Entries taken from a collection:
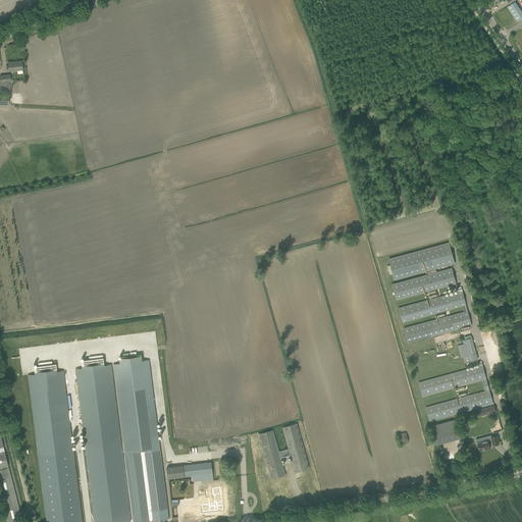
[(517,21),(521,17),(521,10),(515,1),(511,4),(507,7),(517,21)]
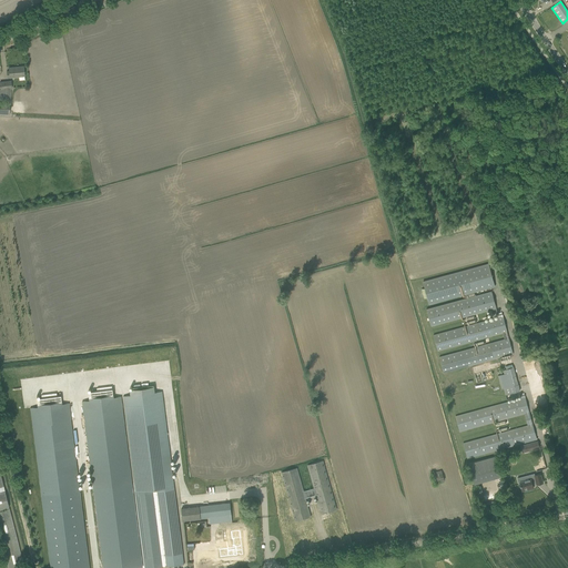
[(7,72),(8,79),(24,77),(23,67),(9,68),(9,71),(7,72)]
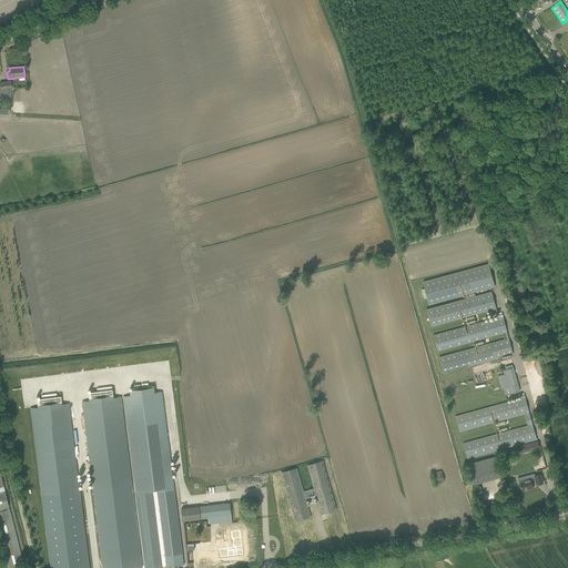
[(0,102),(9,103),(10,93),(11,89),(12,89),(11,81),(0,82),(0,83),(0,82),(0,102)]
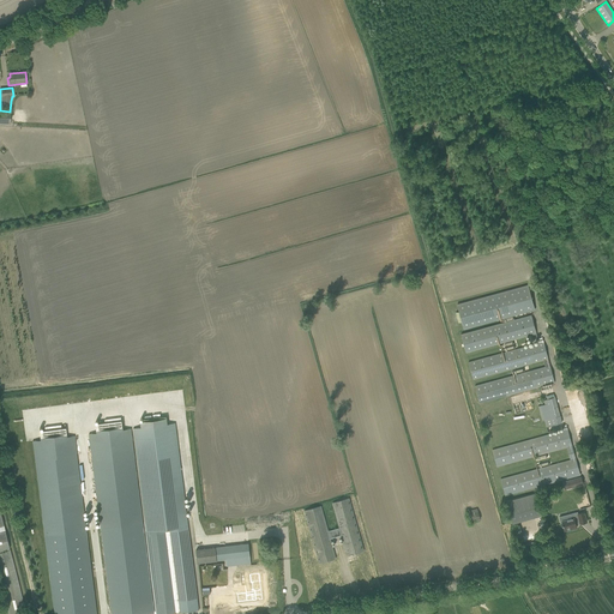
[(10,112),(0,110),(0,124),(8,125),(10,116),(10,112)]
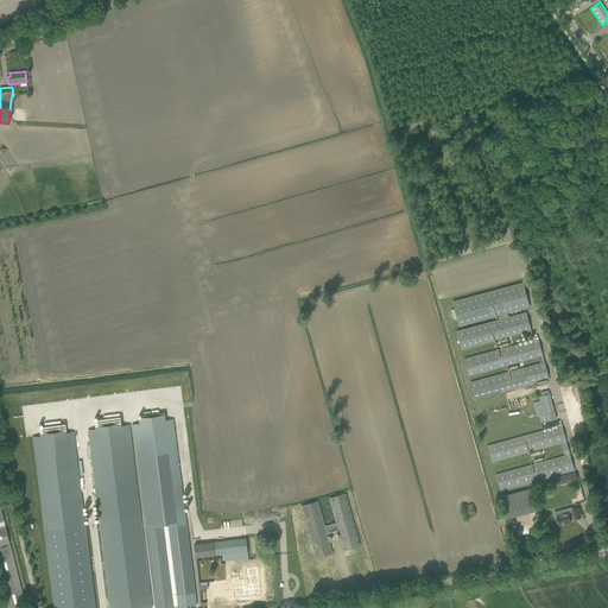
[(454,302),(460,325),(530,306),(524,282),(454,302)]
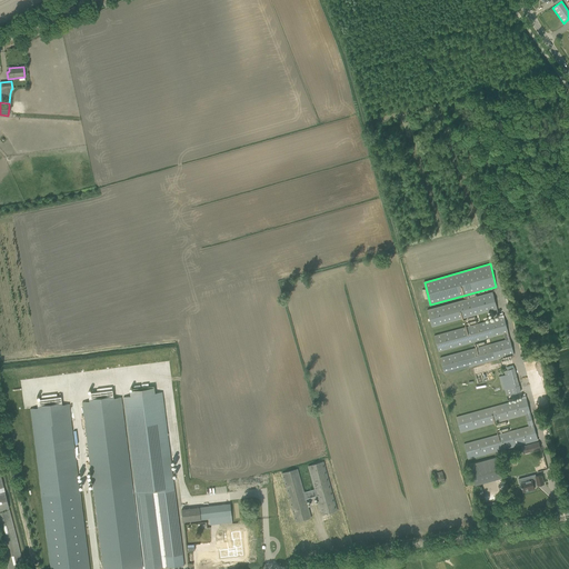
[(493,291),(428,309),(432,327),(492,310),(495,315),(499,313),(493,291)]
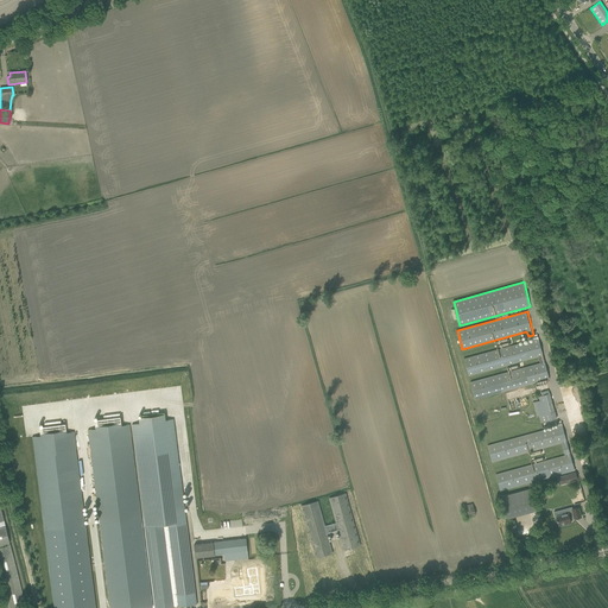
[(533,340),(463,359),(468,375),(538,356),(539,363),(470,382),(475,399),(549,379),(538,339),(533,340)]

Problem to solve:
An exact copy of the records above is wanted, with the pictures omitted.

Output for this task:
[(517,21),(521,17),(521,10),(515,1),(511,4),(507,7),(517,21)]
[(7,72),(8,79),(24,77),(23,67),(9,68),(9,71),(7,72)]
[(0,102),(9,103),(10,93),(11,89),(12,89),(11,81),(0,82),(0,83),(0,82),(0,102)]
[(10,112),(0,110),(0,124),(8,125),(10,116),(10,112)]
[(454,302),(460,325),(530,306),(524,282),(454,302)]
[(493,291),(428,309),(432,327),(492,310),(495,315),(499,313),(493,291)]
[(533,340),(463,359),(468,375),(538,356),(539,363),(470,382),(475,399),(549,379),(538,339),(533,340)]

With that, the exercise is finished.